┏━━

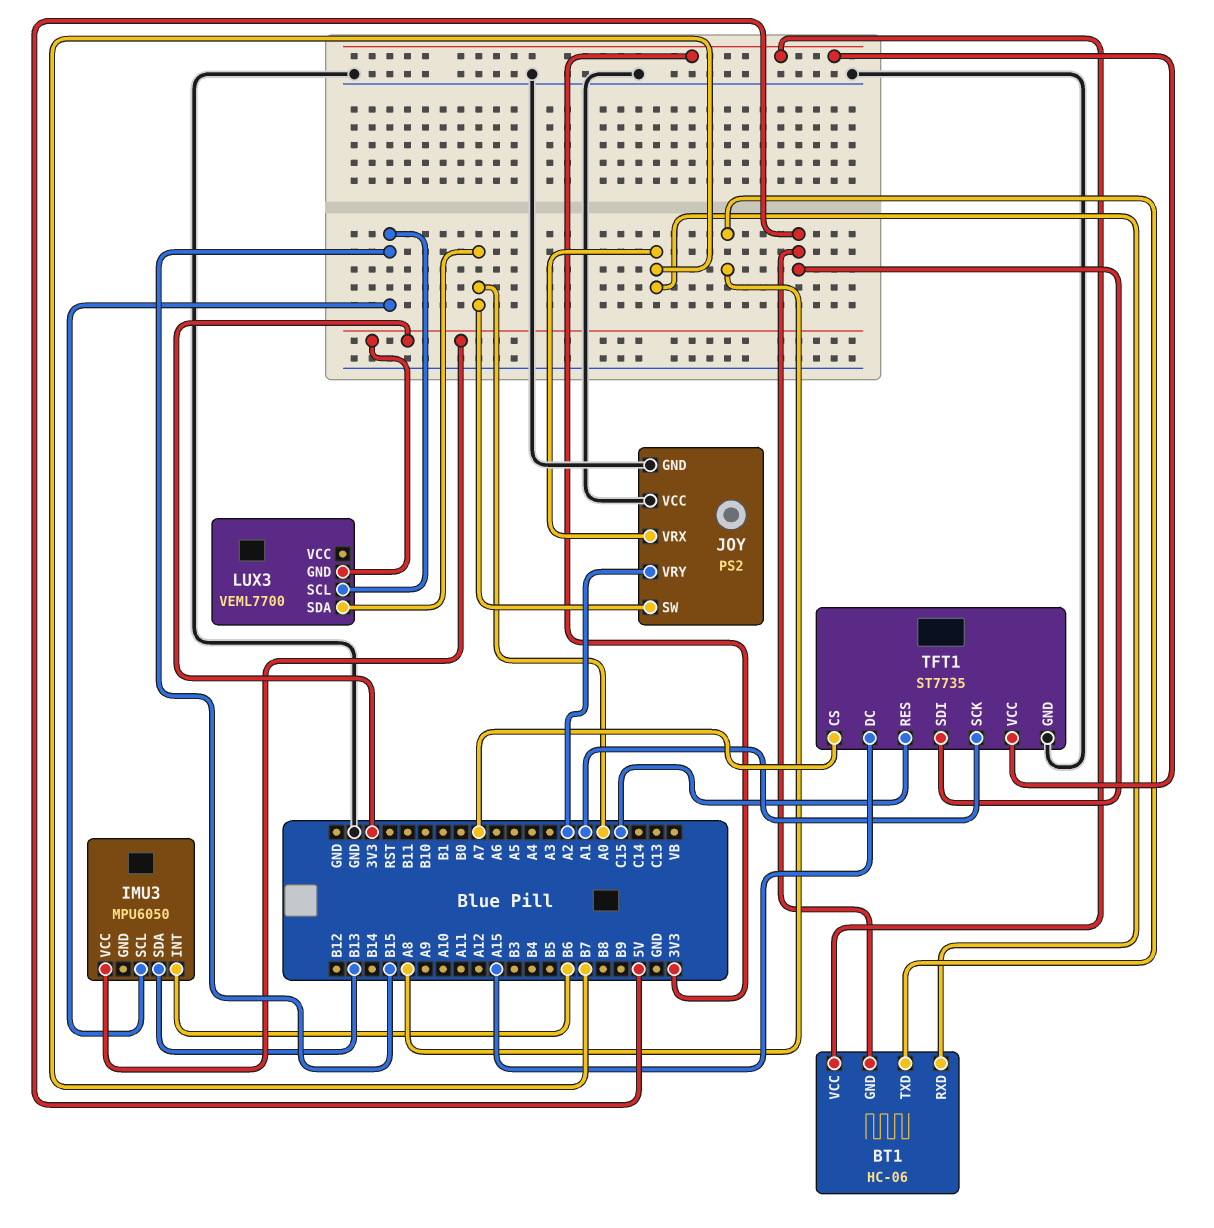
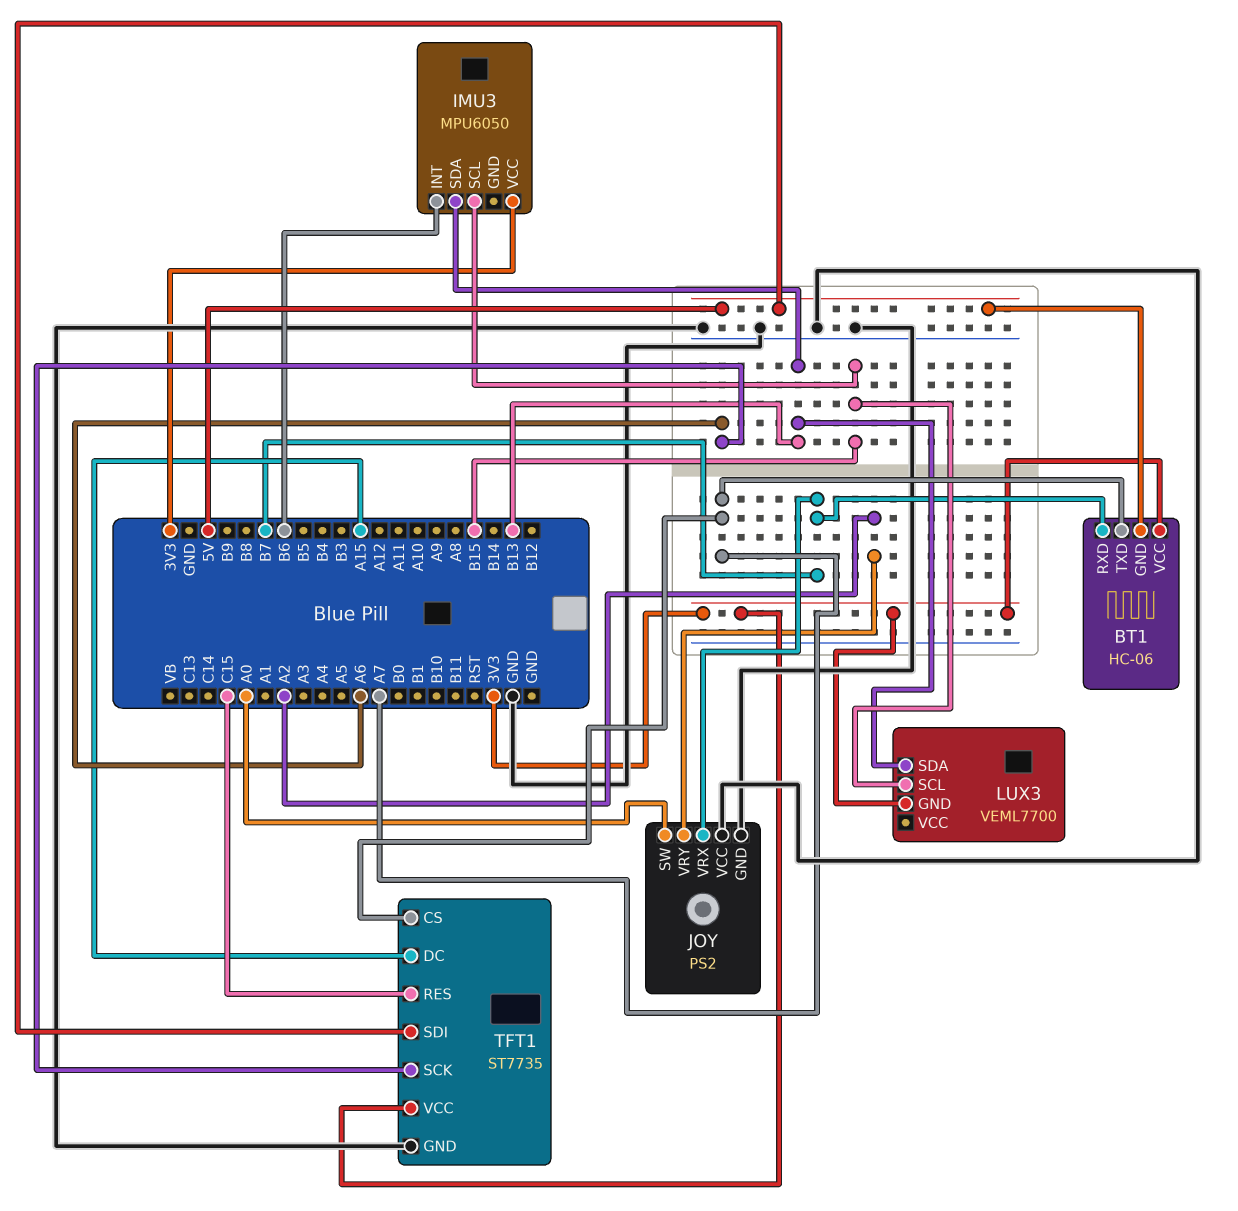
BT1 pin TXD: A8 -> A7
LUX3 pin SDA: A0 -> B13
TFT1 pin SCK: A1 -> A6

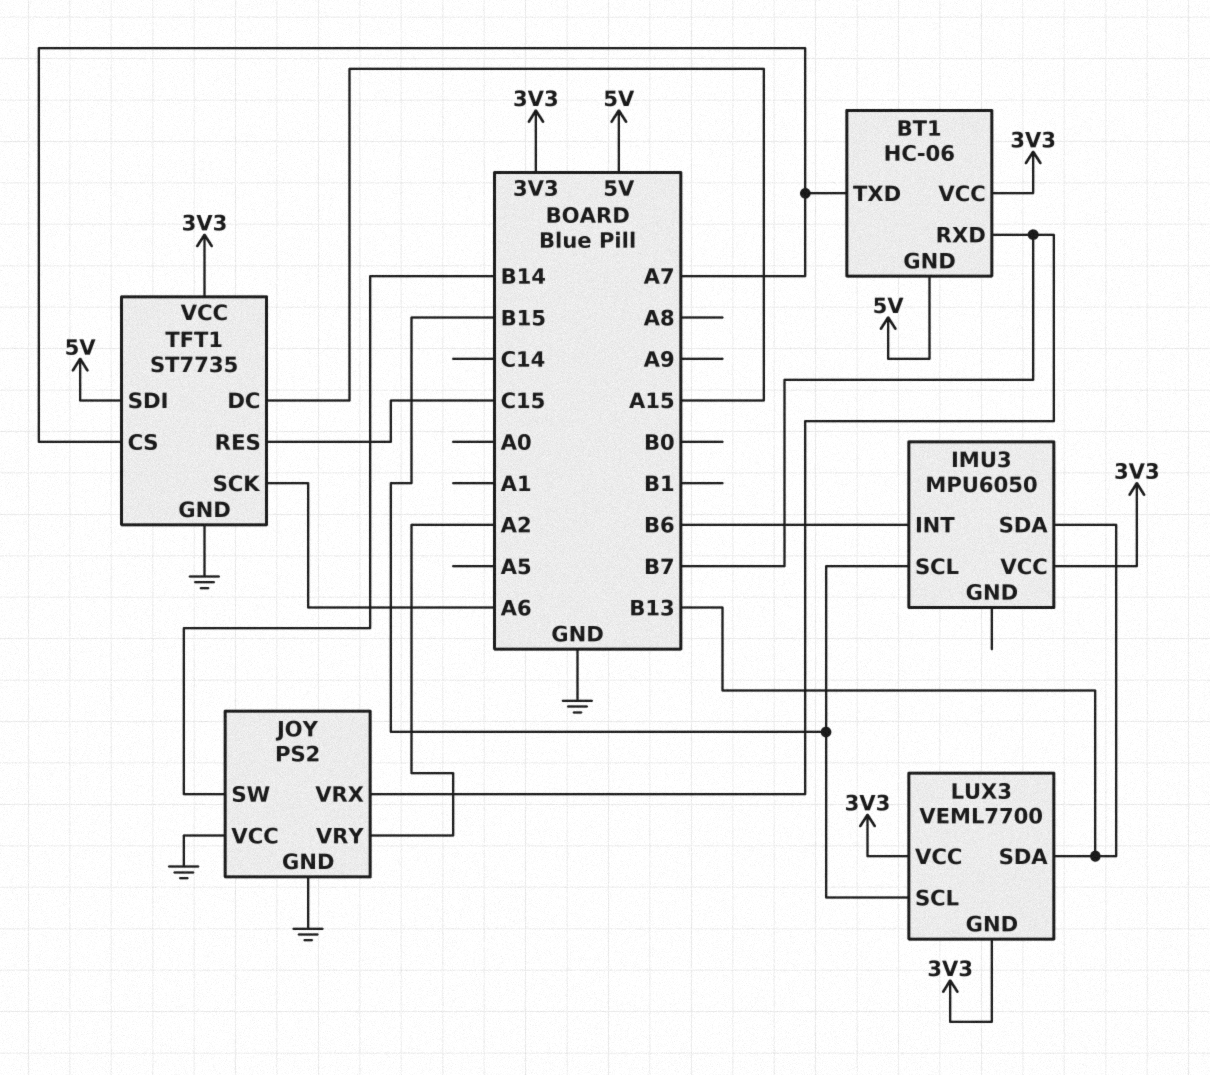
JOY pin SW: A0 -> B14
LUX3 pin VCC: none -> 3V3

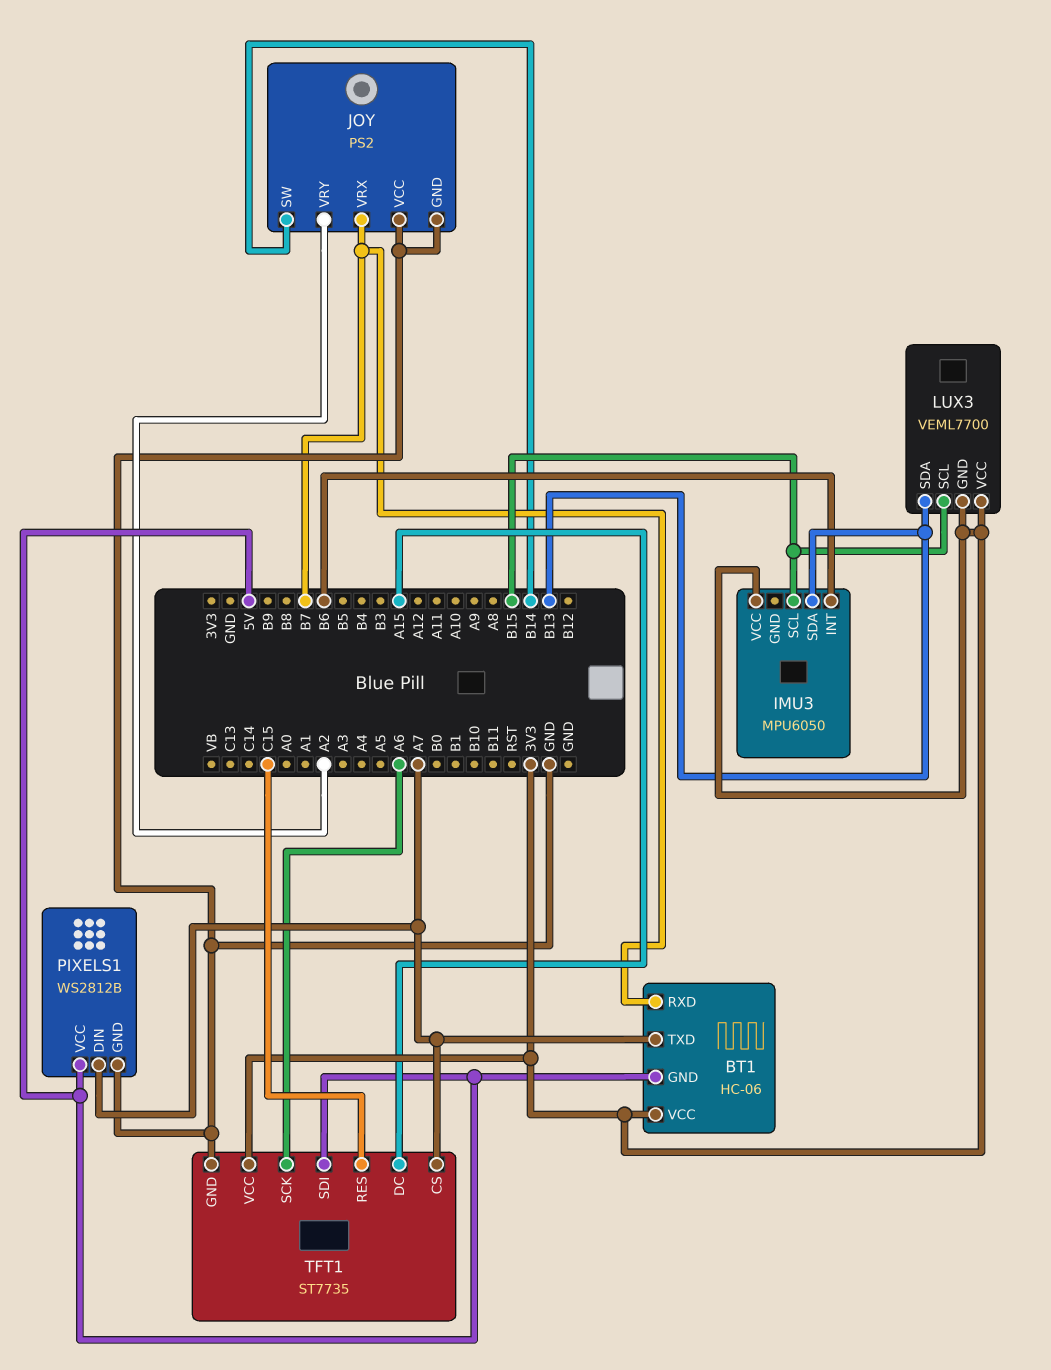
PIXELS1: none -> WS2812B
PIXELS1 pin DIN: none -> A7
PIXELS1 pin GND: none -> GND
PIXELS1 pin VCC: none -> 5V

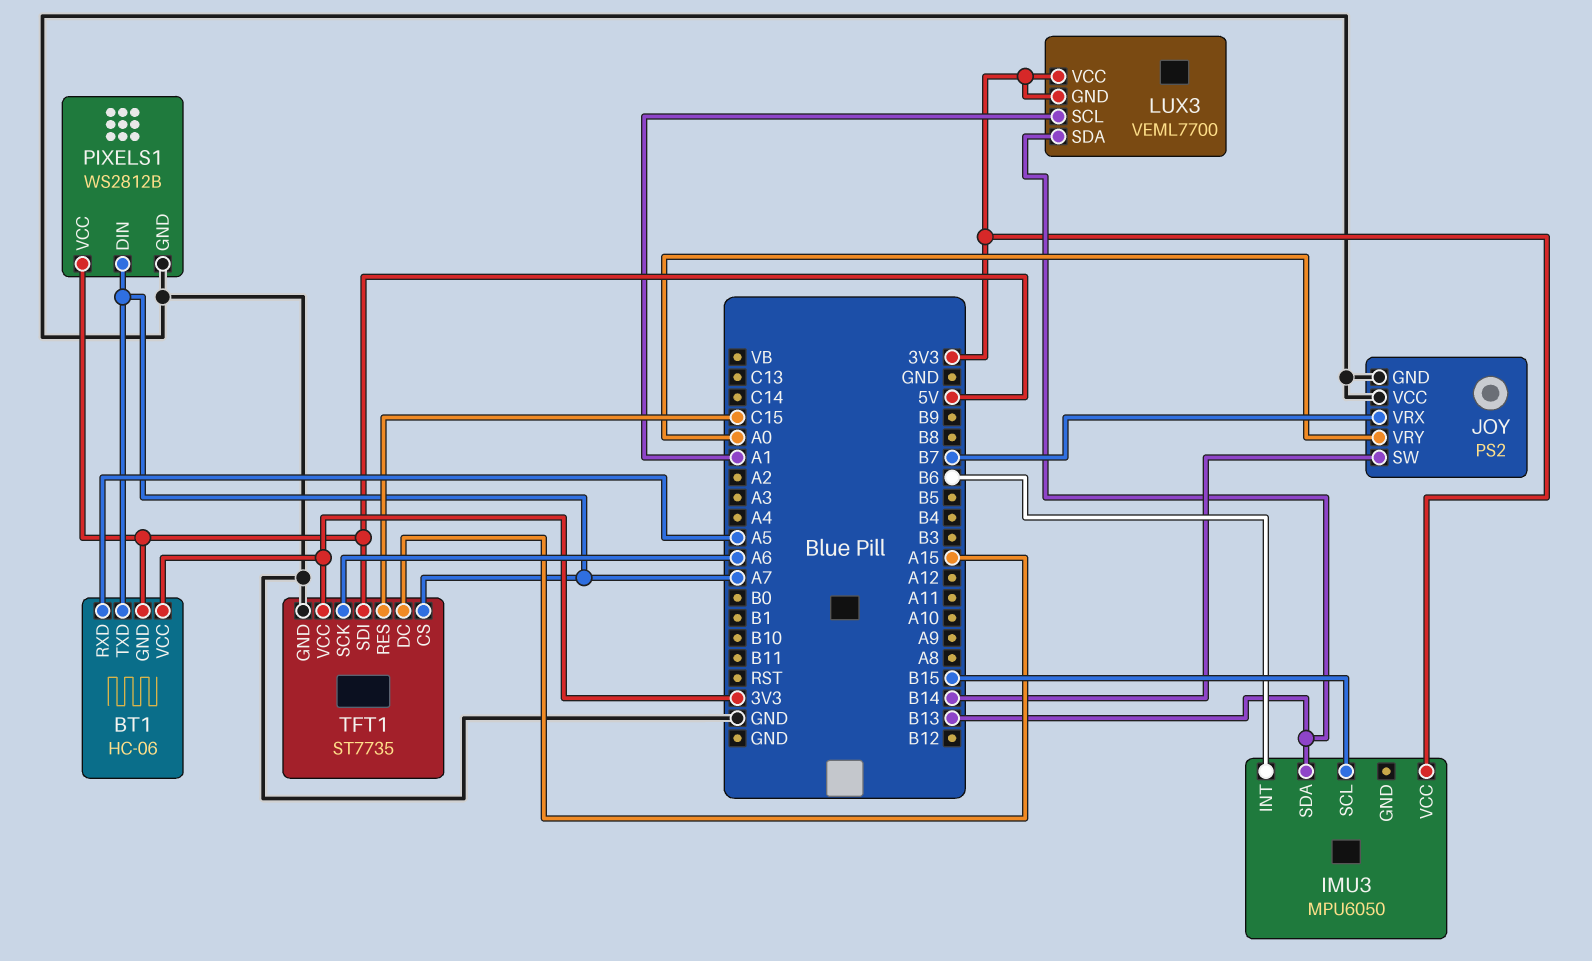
BT1 pin RXD: B7 -> A5
JOY pin VRY: A2 -> A0
LUX3 pin SCL: B15 -> A1

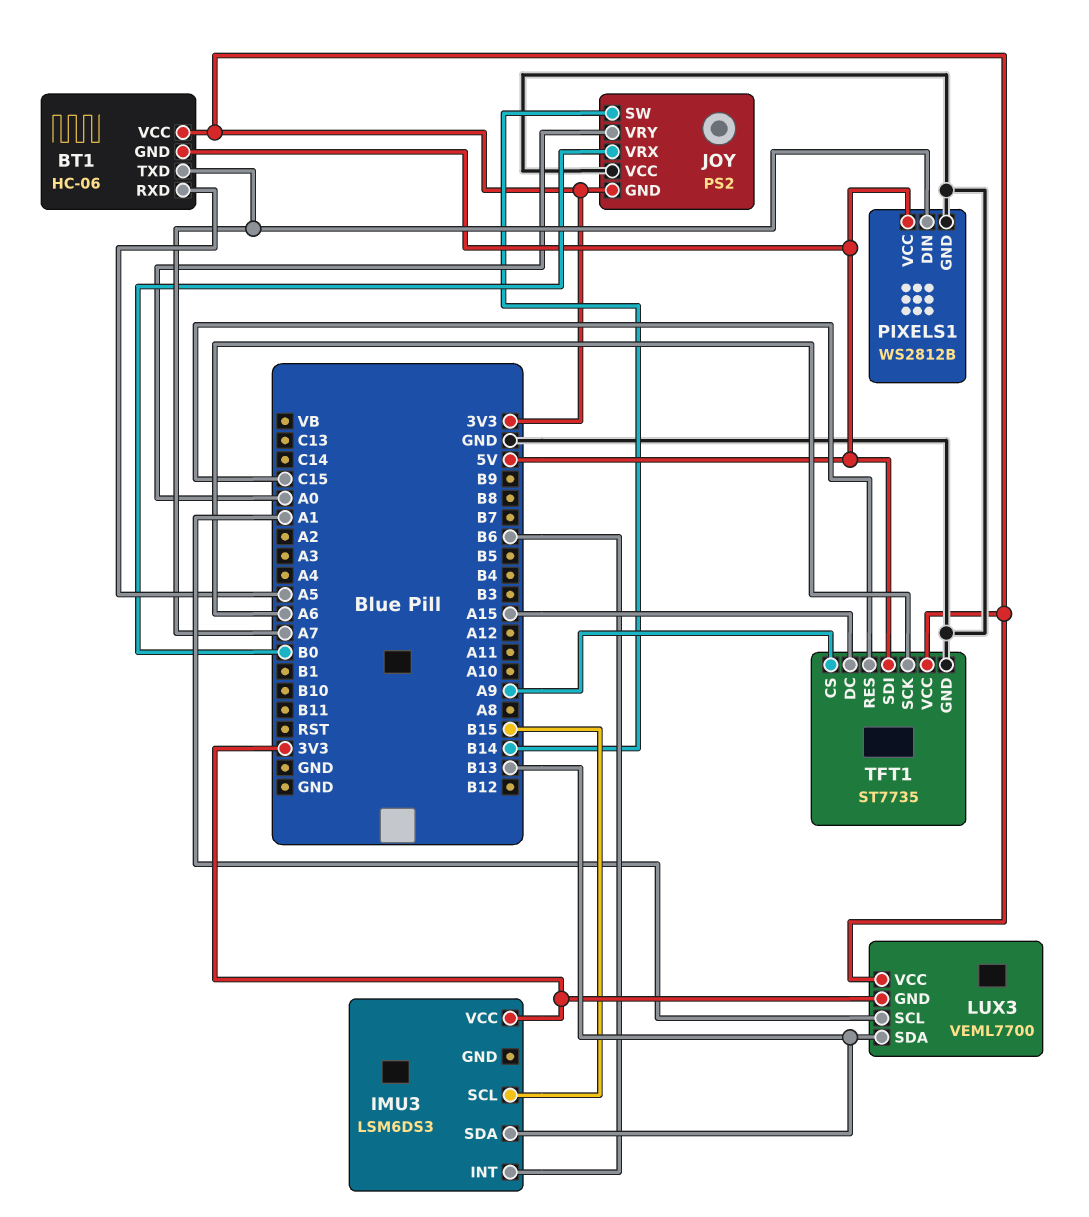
IMU3: MPU6050 -> LSM6DS3
JOY pin GND: GND -> 3V3
JOY pin VRX: B7 -> B0
TFT1 pin CS: A7 -> A9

┗━━

# Exercise aim:
A bare number is the whole answer: how many lines in the listing hold the string "none".

# Written reply:
5